DATA PROVIDED.
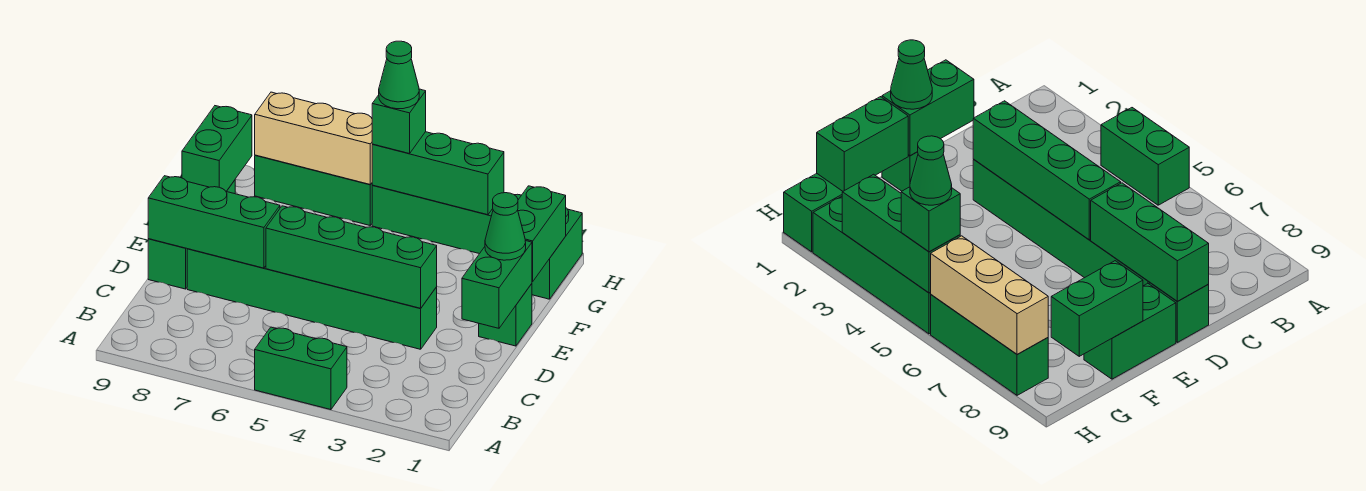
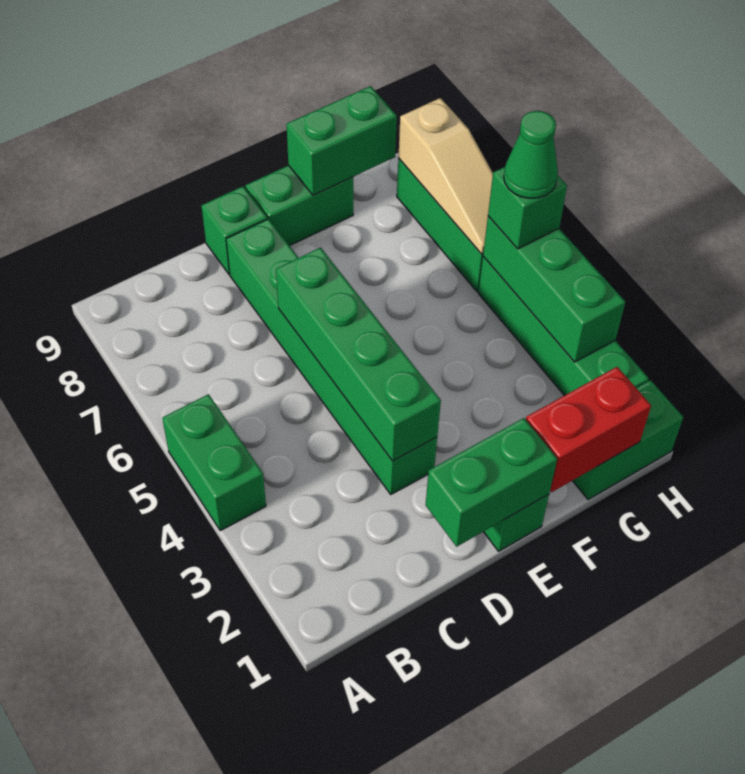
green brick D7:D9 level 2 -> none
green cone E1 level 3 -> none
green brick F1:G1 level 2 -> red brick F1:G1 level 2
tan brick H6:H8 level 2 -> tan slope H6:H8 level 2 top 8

WHAT THIS TASK INVOLVES. Please make an exact copy of the whole listing and leave out its pictures.

SOLUTION FOR THIS PROBLEM.
green brick D7:D9 level 2 -> none
green cone E1 level 3 -> none
green brick F1:G1 level 2 -> red brick F1:G1 level 2
tan brick H6:H8 level 2 -> tan slope H6:H8 level 2 top 8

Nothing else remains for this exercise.